» Exercise: Restate word for word the part of the material that runs from the line containing "red light bulb: 5 -> 2" through its final line, inclusive, minus the pictures.

» Raw data:
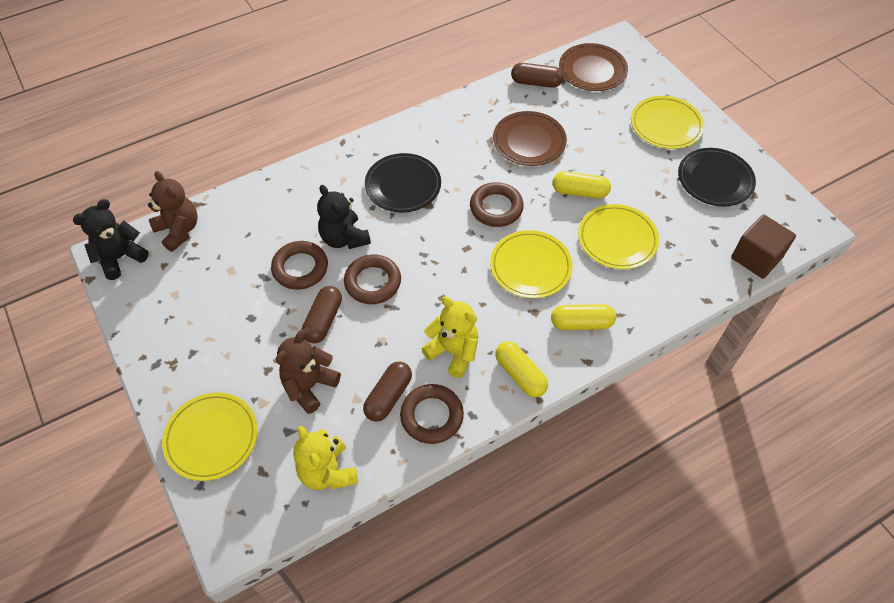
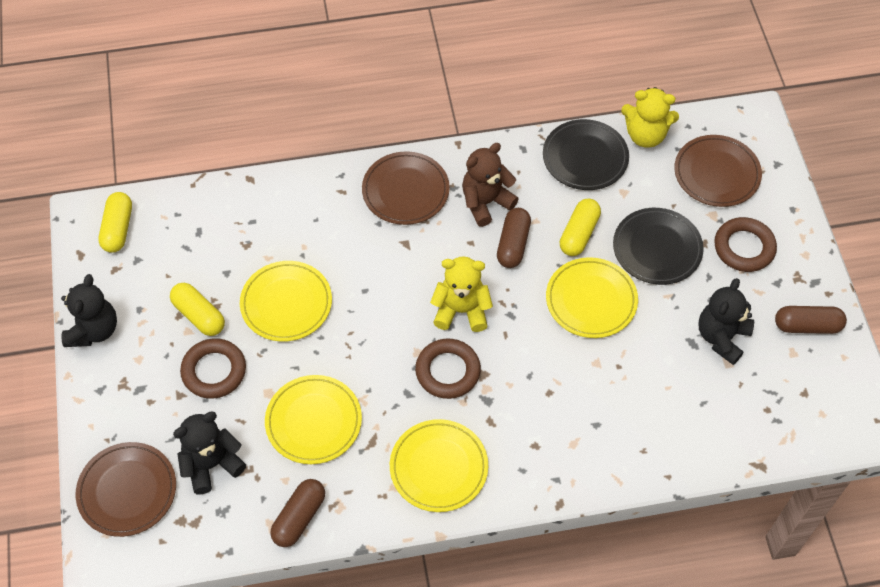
black teddy bear: 2 -> 3
brown cube: 1 -> 0
brown plate: 2 -> 3
brown ring: 4 -> 3
brown teddy bear: 2 -> 1

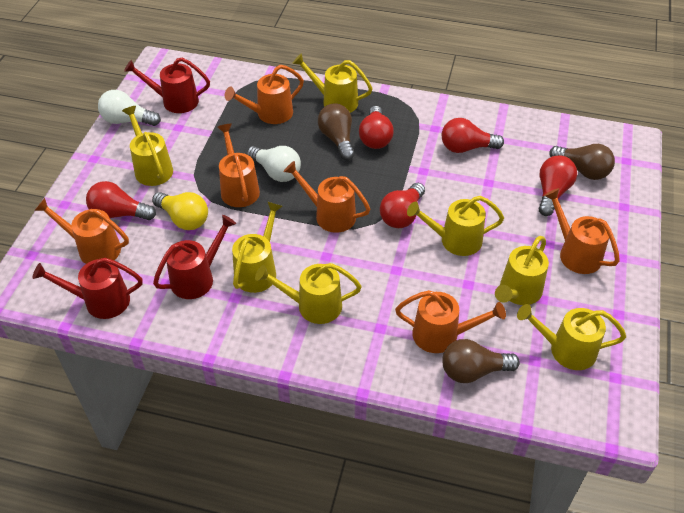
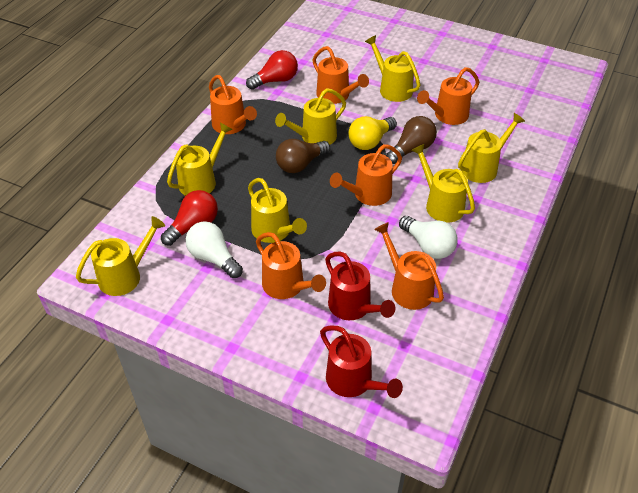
brown light bulb: 3 -> 2
red light bulb: 5 -> 2
red watering can: 3 -> 2

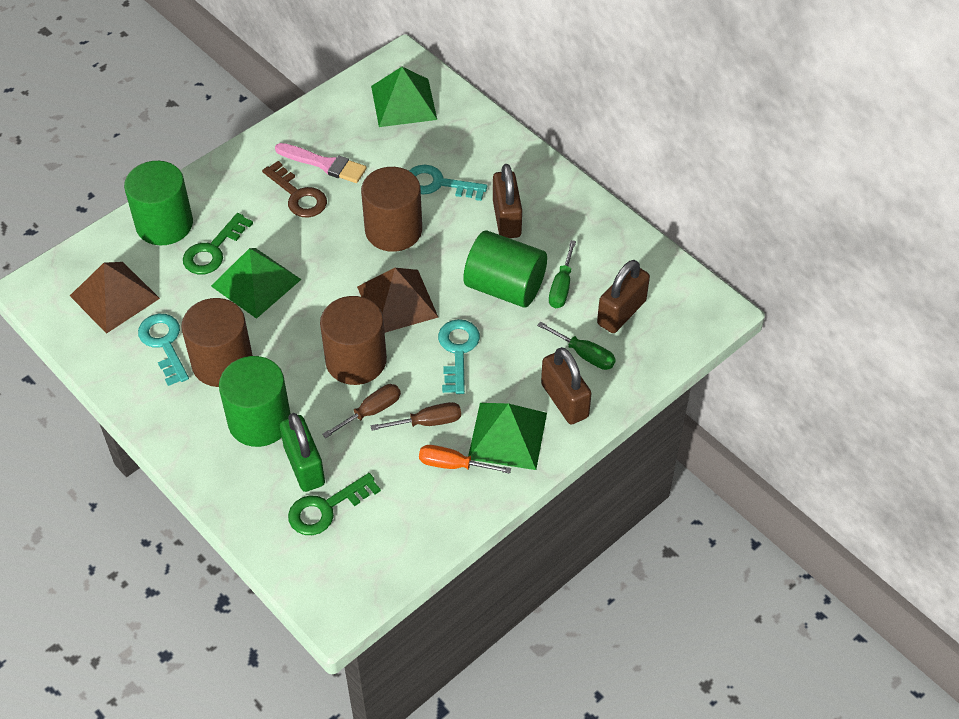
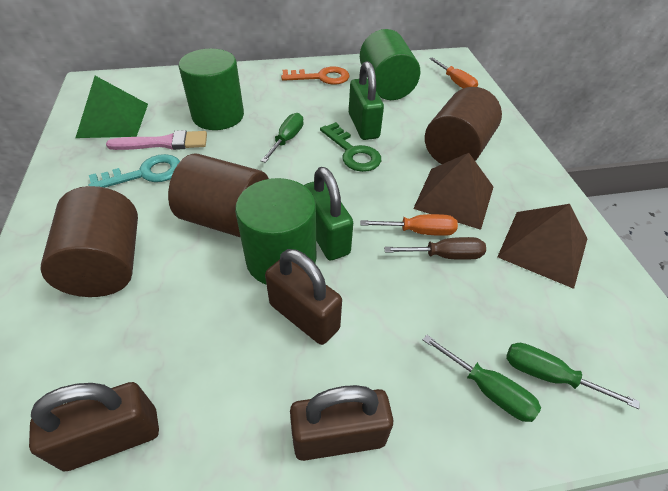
brown key: 1 -> 0
brown screwdriver: 2 -> 1
green key: 2 -> 1
green padlock: 1 -> 2
green pyramid: 3 -> 1
green screwdriver: 2 -> 3
orange key: 0 -> 1
orange screwdriver: 1 -> 2
turquoise key: 3 -> 1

» Reply to the task:
red light bulb: 5 -> 2
red watering can: 3 -> 2

brown key: 1 -> 0
brown screwdriver: 2 -> 1
green key: 2 -> 1
green padlock: 1 -> 2
green pyramid: 3 -> 1
green screwdriver: 2 -> 3
orange key: 0 -> 1
orange screwdriver: 1 -> 2
turquoise key: 3 -> 1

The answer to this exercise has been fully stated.